## How to complete this task
I'd like the line containing "(342, 269) = (448, 391): red car -> black car" and every line below it, to the end of the material, repeated exactly and with nothing else.

## Dataset content
=====
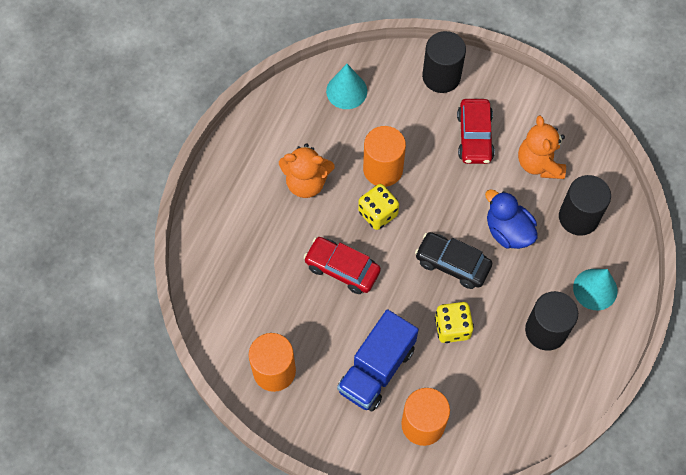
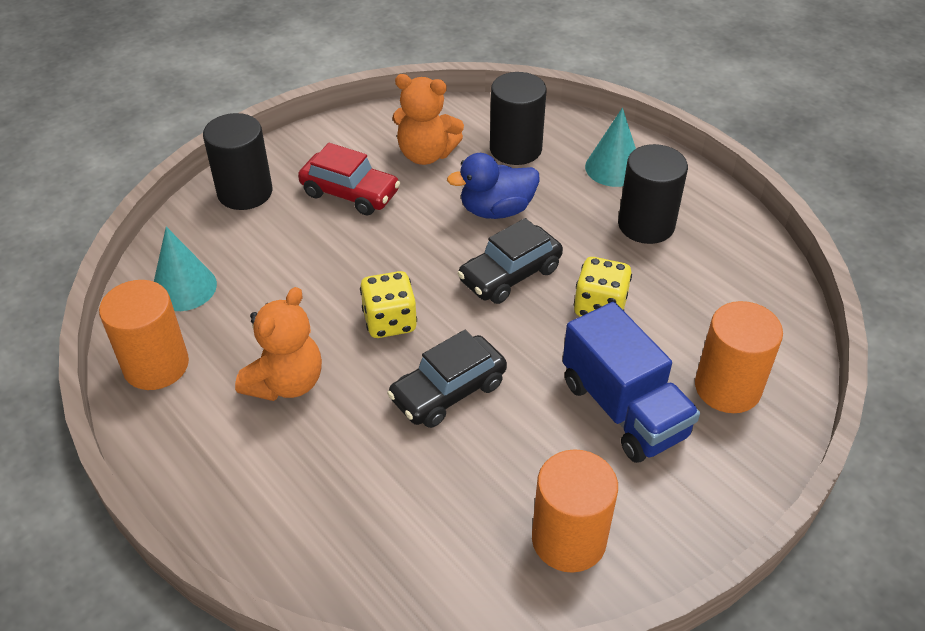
camera: 65 degrees left, 20 degrees down
(342, 269) = (448, 391): red car -> black car
(383, 169) = (329, 293): orange cylinder -> orange cylinder (156, 365)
=====
## Answer section
(342, 269) = (448, 391): red car -> black car
(383, 169) = (329, 293): orange cylinder -> orange cylinder (156, 365)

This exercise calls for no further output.